*** MATERIALS PROVIDED Section Begins ***
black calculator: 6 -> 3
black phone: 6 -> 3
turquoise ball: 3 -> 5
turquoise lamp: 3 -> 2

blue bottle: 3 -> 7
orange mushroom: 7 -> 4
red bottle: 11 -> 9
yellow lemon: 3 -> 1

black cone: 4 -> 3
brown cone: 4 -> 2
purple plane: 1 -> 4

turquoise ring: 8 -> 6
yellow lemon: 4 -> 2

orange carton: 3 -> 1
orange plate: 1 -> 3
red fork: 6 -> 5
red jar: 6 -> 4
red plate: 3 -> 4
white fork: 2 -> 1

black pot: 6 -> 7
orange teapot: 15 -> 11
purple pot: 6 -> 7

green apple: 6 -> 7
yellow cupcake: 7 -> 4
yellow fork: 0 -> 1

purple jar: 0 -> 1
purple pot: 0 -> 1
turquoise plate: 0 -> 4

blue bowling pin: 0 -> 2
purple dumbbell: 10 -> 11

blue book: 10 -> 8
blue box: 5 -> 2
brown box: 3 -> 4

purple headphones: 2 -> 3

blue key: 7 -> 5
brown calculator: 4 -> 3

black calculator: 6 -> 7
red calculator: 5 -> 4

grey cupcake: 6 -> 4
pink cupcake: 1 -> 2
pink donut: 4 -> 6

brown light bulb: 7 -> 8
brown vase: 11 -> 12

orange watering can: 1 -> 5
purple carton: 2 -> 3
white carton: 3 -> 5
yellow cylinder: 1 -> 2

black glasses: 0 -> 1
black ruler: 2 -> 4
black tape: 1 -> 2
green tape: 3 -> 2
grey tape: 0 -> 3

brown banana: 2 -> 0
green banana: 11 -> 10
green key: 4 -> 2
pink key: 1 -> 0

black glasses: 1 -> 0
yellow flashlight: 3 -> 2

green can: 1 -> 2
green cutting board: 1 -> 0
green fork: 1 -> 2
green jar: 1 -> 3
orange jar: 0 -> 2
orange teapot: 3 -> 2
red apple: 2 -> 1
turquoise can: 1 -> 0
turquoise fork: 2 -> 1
*** MATERIALS PROVIDED Section Ends ***
**TASK DESCRIPTION:** Go through the entries above and copy every line containing "plate".

**EXPECTED ANSWER:**
orange plate: 1 -> 3
red plate: 3 -> 4
turquoise plate: 0 -> 4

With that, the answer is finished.